── Material provided
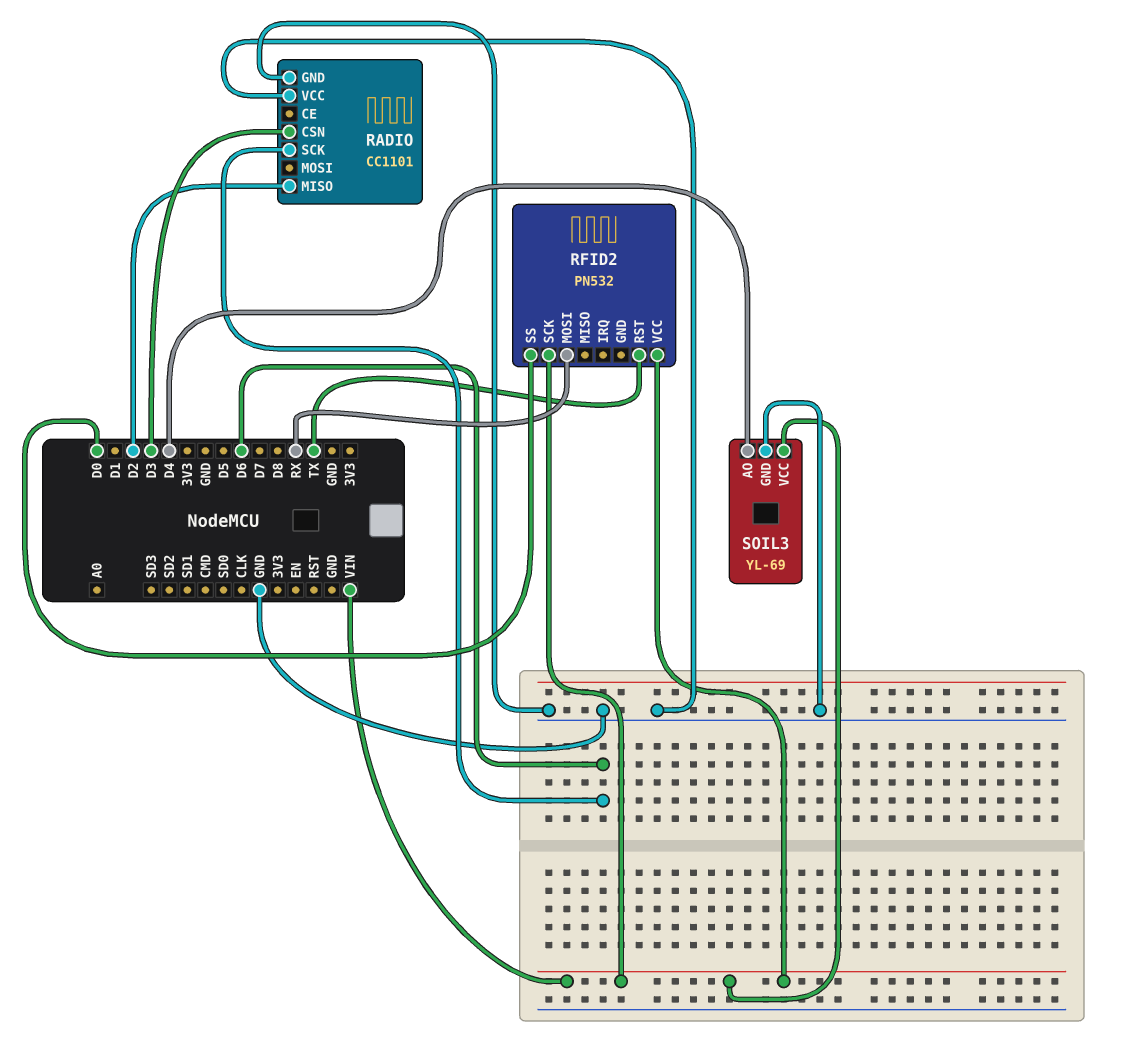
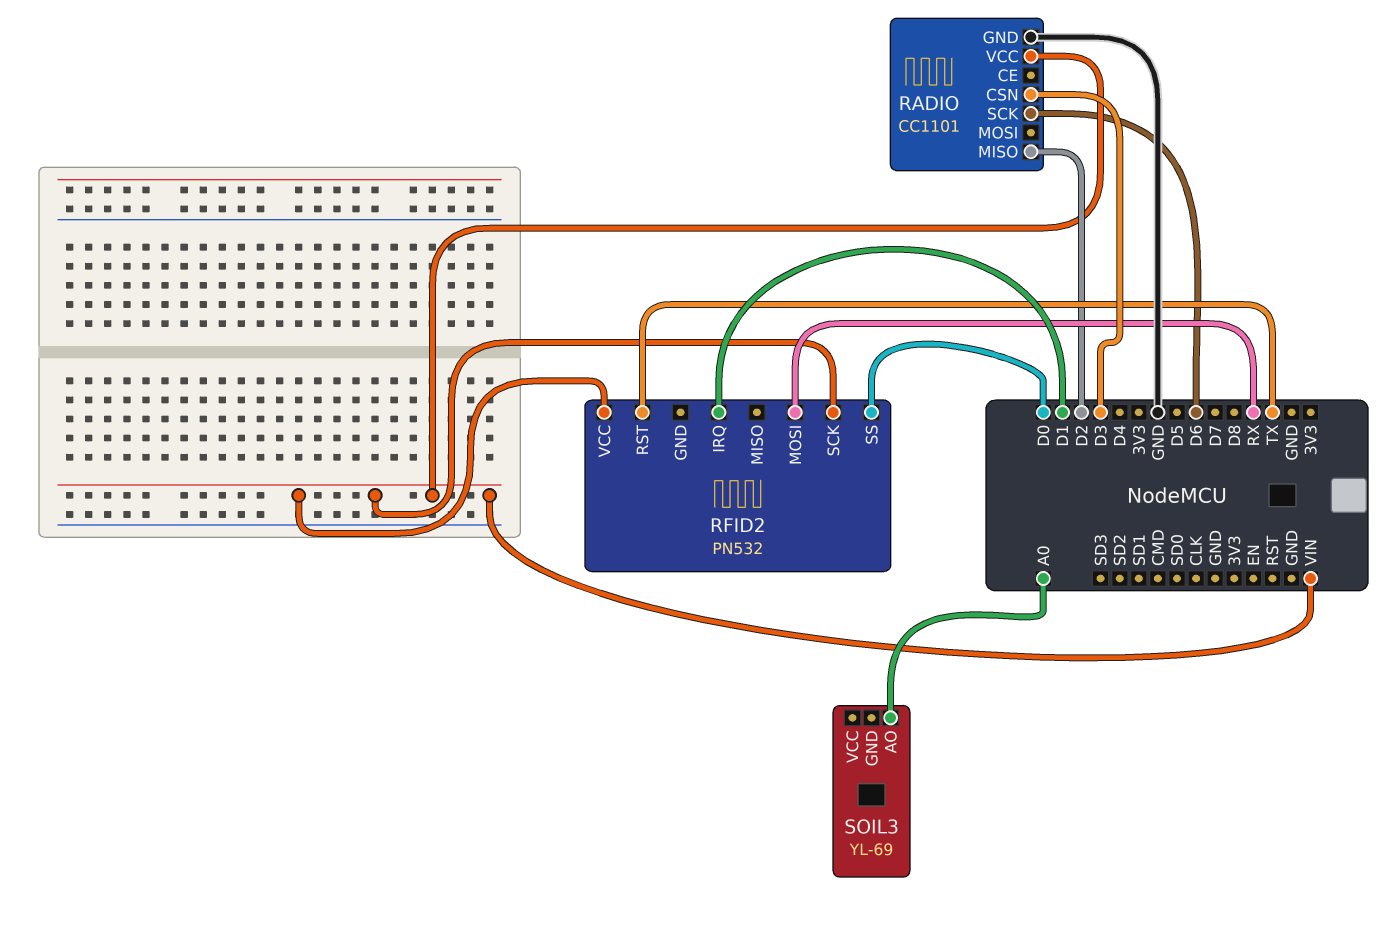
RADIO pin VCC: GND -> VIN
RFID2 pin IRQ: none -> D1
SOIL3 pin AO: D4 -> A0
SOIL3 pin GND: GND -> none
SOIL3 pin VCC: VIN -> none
────
── Material provided
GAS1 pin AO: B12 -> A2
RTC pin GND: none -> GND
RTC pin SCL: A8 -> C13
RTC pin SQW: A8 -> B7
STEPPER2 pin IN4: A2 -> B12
────
— Exercise goal —
Both the line containing "GAS1 pin AO: B12 -> A2" and the line containing "STEPPER2 pin IN4: A2 -> B12" belong in the answer. Print them and every line above that falls between them exactly, and no others.

— Written answer —
GAS1 pin AO: B12 -> A2
RTC pin GND: none -> GND
RTC pin SCL: A8 -> C13
RTC pin SQW: A8 -> B7
STEPPER2 pin IN4: A2 -> B12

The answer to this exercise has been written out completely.